## [Stated task]
Collect every line below that contains the string "markup", matching case exactly.

## [Recorded information]
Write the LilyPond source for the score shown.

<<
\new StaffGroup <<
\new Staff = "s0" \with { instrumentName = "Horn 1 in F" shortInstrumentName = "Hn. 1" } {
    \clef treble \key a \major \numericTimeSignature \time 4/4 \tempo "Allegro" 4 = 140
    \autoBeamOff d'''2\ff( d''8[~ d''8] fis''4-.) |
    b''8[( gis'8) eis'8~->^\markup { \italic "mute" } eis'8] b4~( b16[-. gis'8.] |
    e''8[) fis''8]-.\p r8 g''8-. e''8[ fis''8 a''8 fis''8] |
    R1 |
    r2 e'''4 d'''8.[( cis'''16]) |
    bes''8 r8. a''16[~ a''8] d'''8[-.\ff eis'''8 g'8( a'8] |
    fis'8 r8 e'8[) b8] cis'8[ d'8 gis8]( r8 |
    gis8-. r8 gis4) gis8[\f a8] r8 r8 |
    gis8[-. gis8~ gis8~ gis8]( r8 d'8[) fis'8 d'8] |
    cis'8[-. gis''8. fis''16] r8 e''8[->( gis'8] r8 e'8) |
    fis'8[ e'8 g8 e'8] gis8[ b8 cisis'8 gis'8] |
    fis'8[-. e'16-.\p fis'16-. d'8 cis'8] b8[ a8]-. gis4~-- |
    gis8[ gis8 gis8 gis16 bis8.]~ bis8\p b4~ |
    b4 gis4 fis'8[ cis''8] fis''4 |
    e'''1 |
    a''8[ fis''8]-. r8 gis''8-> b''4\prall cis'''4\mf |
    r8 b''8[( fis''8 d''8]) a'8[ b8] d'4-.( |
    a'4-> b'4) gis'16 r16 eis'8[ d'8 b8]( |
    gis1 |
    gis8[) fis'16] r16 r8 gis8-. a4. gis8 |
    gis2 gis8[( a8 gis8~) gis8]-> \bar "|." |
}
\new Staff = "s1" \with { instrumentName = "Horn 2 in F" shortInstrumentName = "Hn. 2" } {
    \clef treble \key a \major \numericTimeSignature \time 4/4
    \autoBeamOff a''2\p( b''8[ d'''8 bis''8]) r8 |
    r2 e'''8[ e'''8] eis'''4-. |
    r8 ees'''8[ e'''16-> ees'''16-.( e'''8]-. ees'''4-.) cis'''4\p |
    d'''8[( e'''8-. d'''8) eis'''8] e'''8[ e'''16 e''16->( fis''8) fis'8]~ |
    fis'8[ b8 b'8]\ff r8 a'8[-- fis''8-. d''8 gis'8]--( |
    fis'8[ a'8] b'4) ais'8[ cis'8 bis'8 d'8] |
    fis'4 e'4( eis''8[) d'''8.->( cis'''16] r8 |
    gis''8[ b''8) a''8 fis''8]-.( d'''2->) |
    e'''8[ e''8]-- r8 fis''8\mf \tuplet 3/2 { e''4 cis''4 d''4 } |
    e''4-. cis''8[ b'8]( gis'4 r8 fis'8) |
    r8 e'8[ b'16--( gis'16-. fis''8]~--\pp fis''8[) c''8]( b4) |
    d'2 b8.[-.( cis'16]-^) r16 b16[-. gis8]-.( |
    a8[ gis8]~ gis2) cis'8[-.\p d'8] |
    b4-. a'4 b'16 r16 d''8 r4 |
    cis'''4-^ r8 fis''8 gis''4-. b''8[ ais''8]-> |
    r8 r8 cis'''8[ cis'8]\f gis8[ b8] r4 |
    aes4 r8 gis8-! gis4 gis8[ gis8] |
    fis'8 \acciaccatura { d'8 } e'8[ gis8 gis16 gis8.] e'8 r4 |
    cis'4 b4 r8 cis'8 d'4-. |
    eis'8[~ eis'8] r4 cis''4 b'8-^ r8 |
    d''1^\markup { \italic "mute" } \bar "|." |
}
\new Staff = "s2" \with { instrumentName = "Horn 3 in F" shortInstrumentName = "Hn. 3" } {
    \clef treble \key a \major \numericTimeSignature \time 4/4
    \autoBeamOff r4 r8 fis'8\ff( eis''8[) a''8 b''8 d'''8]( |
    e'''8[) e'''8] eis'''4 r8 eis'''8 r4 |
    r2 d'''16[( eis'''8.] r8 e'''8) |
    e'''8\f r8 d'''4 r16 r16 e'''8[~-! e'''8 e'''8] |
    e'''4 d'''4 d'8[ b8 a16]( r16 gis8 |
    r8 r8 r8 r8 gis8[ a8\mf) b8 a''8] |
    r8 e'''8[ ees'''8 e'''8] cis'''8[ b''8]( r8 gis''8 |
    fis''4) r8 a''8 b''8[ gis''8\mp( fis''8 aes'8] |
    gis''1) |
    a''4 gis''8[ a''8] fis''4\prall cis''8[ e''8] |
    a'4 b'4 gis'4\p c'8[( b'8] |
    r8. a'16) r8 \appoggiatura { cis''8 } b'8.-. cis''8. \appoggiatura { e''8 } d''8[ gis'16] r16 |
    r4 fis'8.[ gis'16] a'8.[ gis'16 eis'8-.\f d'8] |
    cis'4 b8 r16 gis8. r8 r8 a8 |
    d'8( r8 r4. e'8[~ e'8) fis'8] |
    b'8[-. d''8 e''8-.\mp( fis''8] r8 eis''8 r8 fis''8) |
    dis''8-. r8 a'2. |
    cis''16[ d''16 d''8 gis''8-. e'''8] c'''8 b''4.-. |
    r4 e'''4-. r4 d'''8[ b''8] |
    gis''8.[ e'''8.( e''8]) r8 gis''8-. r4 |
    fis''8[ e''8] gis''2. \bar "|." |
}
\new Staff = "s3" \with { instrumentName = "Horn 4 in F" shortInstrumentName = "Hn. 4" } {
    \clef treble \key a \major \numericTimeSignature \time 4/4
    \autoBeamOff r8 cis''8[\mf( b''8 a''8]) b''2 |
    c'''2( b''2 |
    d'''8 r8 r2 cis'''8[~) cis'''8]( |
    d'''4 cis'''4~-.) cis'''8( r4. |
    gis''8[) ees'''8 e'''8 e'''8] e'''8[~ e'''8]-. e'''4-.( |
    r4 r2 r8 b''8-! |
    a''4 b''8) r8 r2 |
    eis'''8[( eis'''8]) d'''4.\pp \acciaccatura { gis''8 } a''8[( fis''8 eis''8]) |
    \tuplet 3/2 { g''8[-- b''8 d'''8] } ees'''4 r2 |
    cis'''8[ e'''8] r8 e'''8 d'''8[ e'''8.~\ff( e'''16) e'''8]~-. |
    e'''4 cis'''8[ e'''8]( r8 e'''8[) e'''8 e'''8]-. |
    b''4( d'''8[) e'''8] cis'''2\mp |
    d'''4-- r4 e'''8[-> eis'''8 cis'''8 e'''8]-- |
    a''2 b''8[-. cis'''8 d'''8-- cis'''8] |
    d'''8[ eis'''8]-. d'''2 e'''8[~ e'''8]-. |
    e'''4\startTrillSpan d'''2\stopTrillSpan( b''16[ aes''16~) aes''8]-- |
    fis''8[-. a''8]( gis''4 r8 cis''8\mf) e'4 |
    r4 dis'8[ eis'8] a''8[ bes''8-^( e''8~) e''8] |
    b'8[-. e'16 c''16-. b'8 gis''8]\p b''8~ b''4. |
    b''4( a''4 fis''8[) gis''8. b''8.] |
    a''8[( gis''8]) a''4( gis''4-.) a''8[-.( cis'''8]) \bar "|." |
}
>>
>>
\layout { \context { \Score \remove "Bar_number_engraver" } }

## [The solution]
    b''8[( gis'8) eis'8~->^\markup { \italic "mute" } eis'8] b4~( b16[-. gis'8.] |
    d''1^\markup { \italic "mute" } \bar "|." |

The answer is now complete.